◆ WHAT THE EXERCISE ASKS ◆
Each word in the data below should be copied exactly; the images should not.

■ ■ ■

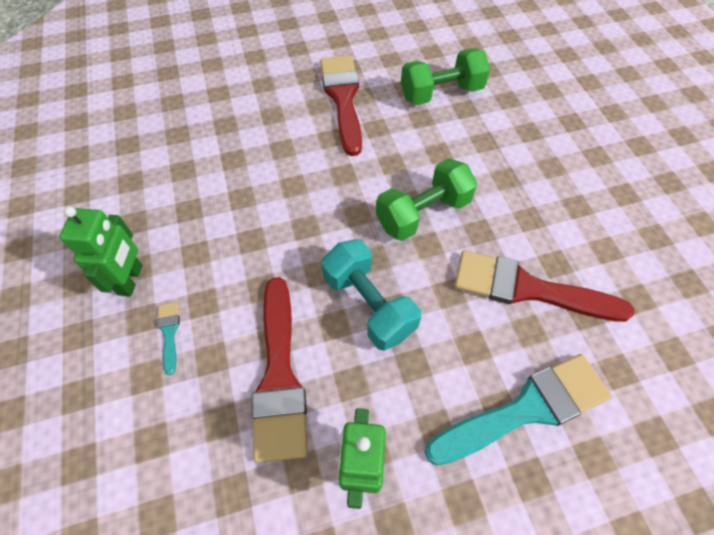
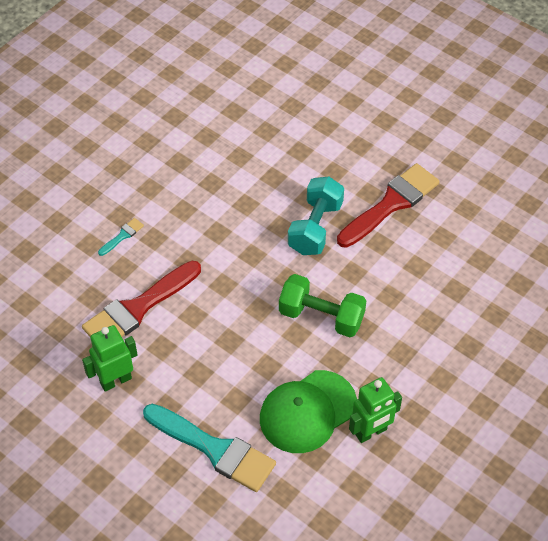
camera: 55 degrees right, 5 degrees down
(131, 280) = (140, 192): green robot -> green robot (371, 432)
(369, 304) = (221, 326): turquoise dumbbell -> turquoise dumbbell (315, 227)
(441, 93) = (458, 264): green dumbbell -> none
(527, 289) = (307, 412): red brush -> green cap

■ ■ ■

◆ YOUR SOLUTION ◆
camera: 55 degrees right, 5 degrees down
(131, 280) = (140, 192): green robot -> green robot (371, 432)
(369, 304) = (221, 326): turquoise dumbbell -> turquoise dumbbell (315, 227)
(441, 93) = (458, 264): green dumbbell -> none
(527, 289) = (307, 412): red brush -> green cap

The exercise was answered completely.